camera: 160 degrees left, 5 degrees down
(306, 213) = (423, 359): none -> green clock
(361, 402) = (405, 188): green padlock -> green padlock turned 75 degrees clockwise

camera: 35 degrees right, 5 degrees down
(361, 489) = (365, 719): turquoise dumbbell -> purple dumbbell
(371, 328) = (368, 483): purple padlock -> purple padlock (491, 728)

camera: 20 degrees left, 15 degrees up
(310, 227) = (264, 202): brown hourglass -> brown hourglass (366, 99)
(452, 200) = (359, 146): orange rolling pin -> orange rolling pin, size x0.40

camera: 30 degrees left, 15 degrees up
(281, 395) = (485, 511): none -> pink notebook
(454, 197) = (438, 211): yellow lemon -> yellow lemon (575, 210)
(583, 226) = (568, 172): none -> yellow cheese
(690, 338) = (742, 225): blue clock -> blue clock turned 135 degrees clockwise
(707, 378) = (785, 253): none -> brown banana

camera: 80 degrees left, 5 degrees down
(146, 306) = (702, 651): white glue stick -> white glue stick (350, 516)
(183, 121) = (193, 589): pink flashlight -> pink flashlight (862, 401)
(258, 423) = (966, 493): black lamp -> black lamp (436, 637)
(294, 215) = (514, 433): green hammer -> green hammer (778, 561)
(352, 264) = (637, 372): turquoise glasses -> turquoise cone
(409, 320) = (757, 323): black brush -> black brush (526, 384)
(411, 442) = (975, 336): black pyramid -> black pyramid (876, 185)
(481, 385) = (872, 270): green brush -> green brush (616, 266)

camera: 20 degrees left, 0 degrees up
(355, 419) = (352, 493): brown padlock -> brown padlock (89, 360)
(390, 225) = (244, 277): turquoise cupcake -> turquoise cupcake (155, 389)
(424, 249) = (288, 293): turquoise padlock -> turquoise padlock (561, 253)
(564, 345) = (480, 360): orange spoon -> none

☆ ☆ ☆

With the line containing "(183, 121) = (193, 589): pink" as the first and the last line of the data as the final one, copy every line between them exactly, those two included.

(183, 121) = (193, 589): pink flashlight -> pink flashlight (862, 401)
(258, 423) = (966, 493): black lamp -> black lamp (436, 637)
(294, 215) = (514, 433): green hammer -> green hammer (778, 561)
(352, 264) = (637, 372): turquoise glasses -> turquoise cone
(409, 320) = (757, 323): black brush -> black brush (526, 384)
(411, 442) = (975, 336): black pyramid -> black pyramid (876, 185)
(481, 385) = (872, 270): green brush -> green brush (616, 266)

camera: 20 degrees left, 0 degrees up
(355, 419) = (352, 493): brown padlock -> brown padlock (89, 360)
(390, 225) = (244, 277): turquoise cupcake -> turquoise cupcake (155, 389)
(424, 249) = (288, 293): turquoise padlock -> turquoise padlock (561, 253)
(564, 345) = (480, 360): orange spoon -> none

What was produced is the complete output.